- _TASK DIRECTIONS_
Could you retype, exactly as written, every line from the top of the records through the line that contains "camera: 50 degrees right, 10 degrees up"?
════
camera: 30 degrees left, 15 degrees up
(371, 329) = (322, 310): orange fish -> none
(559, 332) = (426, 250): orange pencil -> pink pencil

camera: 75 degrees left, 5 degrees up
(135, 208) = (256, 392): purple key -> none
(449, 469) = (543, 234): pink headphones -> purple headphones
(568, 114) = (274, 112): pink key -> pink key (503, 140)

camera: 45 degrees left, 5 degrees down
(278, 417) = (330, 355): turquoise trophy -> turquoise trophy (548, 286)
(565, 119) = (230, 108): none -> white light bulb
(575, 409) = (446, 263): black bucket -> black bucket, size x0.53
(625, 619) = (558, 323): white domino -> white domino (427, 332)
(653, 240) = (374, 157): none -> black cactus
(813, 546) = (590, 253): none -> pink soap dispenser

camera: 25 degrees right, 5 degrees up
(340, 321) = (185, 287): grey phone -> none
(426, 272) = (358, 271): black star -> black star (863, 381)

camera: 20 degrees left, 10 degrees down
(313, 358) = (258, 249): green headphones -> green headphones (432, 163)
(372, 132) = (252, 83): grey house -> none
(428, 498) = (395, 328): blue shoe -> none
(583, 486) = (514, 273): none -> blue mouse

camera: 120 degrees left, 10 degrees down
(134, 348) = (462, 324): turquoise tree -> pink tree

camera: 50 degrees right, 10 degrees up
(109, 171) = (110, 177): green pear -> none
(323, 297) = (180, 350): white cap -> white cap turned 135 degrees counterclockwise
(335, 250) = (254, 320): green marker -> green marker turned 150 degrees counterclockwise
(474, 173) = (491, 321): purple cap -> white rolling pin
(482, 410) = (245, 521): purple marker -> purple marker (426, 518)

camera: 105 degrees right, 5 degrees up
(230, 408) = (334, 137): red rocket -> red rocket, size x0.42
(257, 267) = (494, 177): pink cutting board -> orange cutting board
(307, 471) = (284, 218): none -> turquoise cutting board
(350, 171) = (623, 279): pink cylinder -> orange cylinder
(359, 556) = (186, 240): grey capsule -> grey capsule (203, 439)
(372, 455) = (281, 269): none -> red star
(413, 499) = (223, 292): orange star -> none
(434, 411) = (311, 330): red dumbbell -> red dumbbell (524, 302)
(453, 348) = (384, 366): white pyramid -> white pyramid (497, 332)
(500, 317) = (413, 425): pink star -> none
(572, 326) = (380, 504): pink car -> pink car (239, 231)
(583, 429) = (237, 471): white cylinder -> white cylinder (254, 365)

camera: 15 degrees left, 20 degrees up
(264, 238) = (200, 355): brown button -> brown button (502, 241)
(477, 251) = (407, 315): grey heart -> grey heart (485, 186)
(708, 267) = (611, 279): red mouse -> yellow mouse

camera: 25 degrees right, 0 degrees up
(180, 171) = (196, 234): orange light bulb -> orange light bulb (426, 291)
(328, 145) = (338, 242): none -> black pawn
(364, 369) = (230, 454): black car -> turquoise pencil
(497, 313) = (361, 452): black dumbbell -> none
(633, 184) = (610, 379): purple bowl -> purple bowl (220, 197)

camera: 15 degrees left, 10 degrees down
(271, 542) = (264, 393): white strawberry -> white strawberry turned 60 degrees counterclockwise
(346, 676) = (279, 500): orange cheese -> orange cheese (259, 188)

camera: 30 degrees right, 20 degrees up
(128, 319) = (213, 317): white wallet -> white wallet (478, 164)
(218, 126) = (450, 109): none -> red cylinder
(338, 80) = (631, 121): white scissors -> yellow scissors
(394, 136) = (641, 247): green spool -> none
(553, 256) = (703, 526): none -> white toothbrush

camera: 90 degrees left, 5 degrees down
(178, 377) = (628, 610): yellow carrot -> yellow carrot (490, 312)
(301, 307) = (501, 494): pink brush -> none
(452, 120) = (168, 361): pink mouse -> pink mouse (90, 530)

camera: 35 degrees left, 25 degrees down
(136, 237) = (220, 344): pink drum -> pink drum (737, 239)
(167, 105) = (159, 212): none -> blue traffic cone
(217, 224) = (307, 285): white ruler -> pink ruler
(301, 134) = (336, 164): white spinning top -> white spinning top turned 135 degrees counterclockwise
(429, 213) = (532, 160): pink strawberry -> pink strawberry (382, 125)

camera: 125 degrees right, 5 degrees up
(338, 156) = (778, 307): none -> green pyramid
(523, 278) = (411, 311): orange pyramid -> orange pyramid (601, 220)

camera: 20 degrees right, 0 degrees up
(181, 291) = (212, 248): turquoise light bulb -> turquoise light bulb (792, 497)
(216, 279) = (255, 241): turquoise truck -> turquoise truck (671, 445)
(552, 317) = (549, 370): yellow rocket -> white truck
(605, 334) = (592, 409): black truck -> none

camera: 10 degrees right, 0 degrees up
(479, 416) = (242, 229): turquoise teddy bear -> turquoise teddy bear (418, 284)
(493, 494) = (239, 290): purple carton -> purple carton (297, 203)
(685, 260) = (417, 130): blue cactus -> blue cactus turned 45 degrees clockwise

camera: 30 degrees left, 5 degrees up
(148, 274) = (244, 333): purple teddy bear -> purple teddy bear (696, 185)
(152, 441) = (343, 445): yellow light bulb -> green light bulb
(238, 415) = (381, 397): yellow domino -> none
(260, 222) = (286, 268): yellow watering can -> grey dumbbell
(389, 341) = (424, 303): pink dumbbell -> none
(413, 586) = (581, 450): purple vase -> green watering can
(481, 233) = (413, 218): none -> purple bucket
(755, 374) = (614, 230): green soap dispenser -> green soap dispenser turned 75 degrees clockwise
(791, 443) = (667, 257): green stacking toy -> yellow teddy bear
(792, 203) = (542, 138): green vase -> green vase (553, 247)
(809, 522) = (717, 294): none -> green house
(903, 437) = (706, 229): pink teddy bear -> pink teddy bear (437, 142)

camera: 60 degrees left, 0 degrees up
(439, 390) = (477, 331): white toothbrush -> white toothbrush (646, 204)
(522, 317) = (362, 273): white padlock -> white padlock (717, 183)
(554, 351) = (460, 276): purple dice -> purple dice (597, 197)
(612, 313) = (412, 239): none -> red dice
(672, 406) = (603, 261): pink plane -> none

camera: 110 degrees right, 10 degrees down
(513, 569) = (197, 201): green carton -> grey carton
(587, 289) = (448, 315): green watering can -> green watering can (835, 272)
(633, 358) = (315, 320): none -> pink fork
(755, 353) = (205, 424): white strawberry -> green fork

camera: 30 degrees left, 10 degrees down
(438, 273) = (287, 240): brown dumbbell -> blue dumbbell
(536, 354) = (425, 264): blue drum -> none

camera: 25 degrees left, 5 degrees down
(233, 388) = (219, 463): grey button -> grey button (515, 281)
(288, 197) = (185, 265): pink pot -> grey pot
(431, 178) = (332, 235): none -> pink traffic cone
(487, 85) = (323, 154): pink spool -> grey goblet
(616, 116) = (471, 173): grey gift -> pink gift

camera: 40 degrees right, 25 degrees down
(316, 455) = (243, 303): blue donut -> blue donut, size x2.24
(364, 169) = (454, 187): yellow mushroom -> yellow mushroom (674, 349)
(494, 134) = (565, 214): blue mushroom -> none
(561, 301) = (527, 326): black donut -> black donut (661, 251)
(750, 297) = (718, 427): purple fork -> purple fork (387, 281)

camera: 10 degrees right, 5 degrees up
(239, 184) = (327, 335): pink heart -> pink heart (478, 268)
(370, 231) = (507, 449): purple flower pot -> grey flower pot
════
- _FINISHED EXERCISE_
camera: 30 degrees left, 15 degrees up
(371, 329) = (322, 310): orange fish -> none
(559, 332) = (426, 250): orange pencil -> pink pencil

camera: 75 degrees left, 5 degrees up
(135, 208) = (256, 392): purple key -> none
(449, 469) = (543, 234): pink headphones -> purple headphones
(568, 114) = (274, 112): pink key -> pink key (503, 140)

camera: 45 degrees left, 5 degrees down
(278, 417) = (330, 355): turquoise trophy -> turquoise trophy (548, 286)
(565, 119) = (230, 108): none -> white light bulb
(575, 409) = (446, 263): black bucket -> black bucket, size x0.53
(625, 619) = (558, 323): white domino -> white domino (427, 332)
(653, 240) = (374, 157): none -> black cactus
(813, 546) = (590, 253): none -> pink soap dispenser

camera: 25 degrees right, 5 degrees up
(340, 321) = (185, 287): grey phone -> none
(426, 272) = (358, 271): black star -> black star (863, 381)

camera: 20 degrees left, 10 degrees down
(313, 358) = (258, 249): green headphones -> green headphones (432, 163)
(372, 132) = (252, 83): grey house -> none
(428, 498) = (395, 328): blue shoe -> none
(583, 486) = (514, 273): none -> blue mouse

camera: 120 degrees left, 10 degrees down
(134, 348) = (462, 324): turquoise tree -> pink tree

camera: 50 degrees right, 10 degrees up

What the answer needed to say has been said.